What you should do: Copy out the full listing exactly, omitting any picture it contains.

Task material:
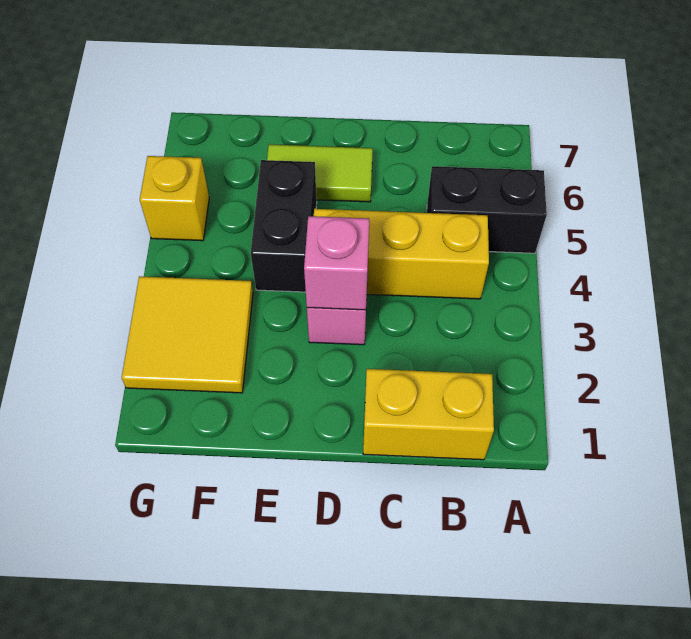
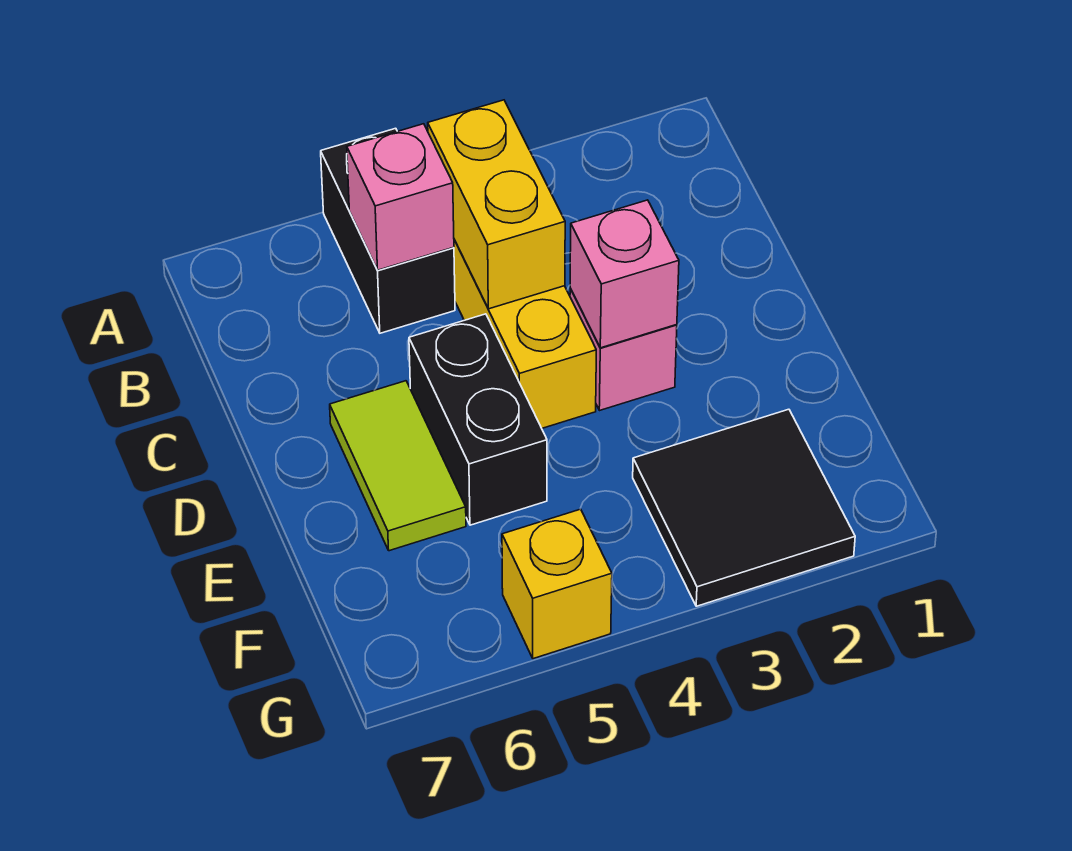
yellow brick B1:C1 level 1 -> yellow brick B4:C4 level 2
none -> pink brick B5 level 2
black brick E4:E5 level 1 -> black brick D5:E5 level 1
yellow tile F2:G3 level 1 -> black tile F2:G3 level 1

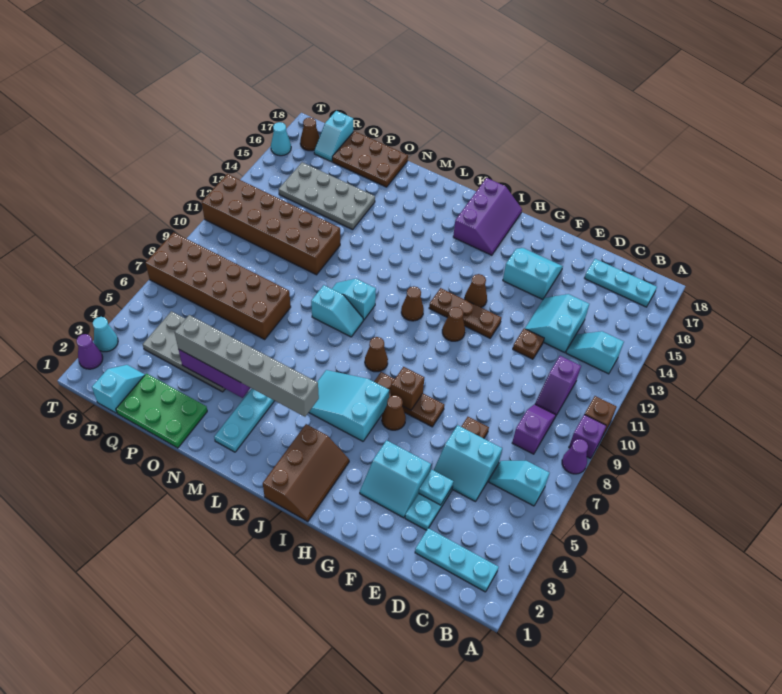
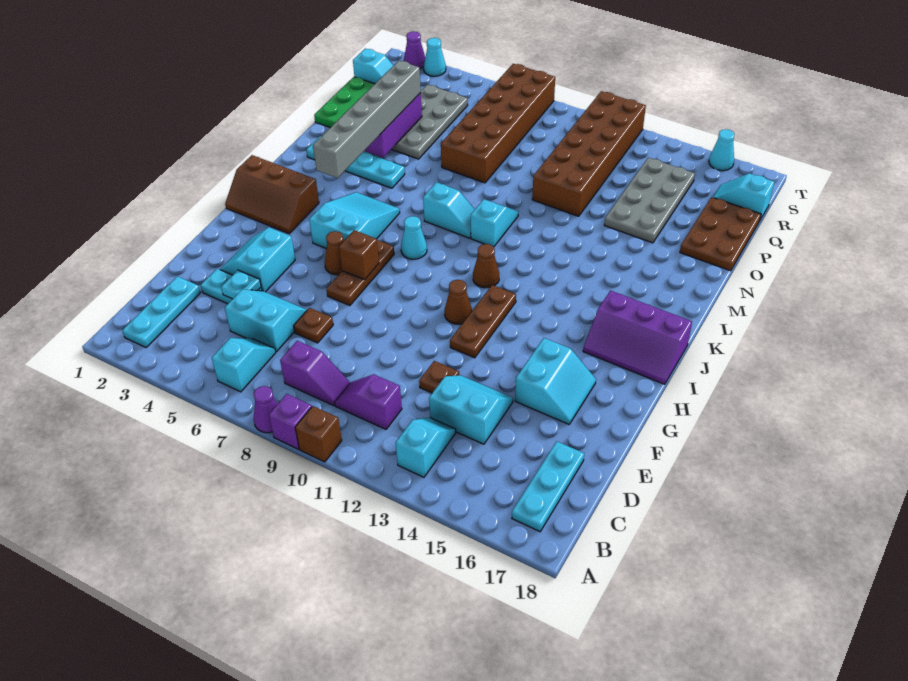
cyan slope D5:E6 level 1 top 6 -> cyan slope D5:E6 level 1 top D
brown cone H13 level 1 -> none
brown cone J8 level 1 -> cyan cone J8 level 1
cyan slope L9:M9 level 1 top M -> cyan slope L8:L9 level 1 top 8
brown cone S17 level 1 -> none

Task output:
yellow brick B1:C1 level 1 -> yellow brick B4:C4 level 2
none -> pink brick B5 level 2
black brick E4:E5 level 1 -> black brick D5:E5 level 1
yellow tile F2:G3 level 1 -> black tile F2:G3 level 1

cyan slope D5:E6 level 1 top 6 -> cyan slope D5:E6 level 1 top D
brown cone H13 level 1 -> none
brown cone J8 level 1 -> cyan cone J8 level 1
cyan slope L9:M9 level 1 top M -> cyan slope L8:L9 level 1 top 8
brown cone S17 level 1 -> none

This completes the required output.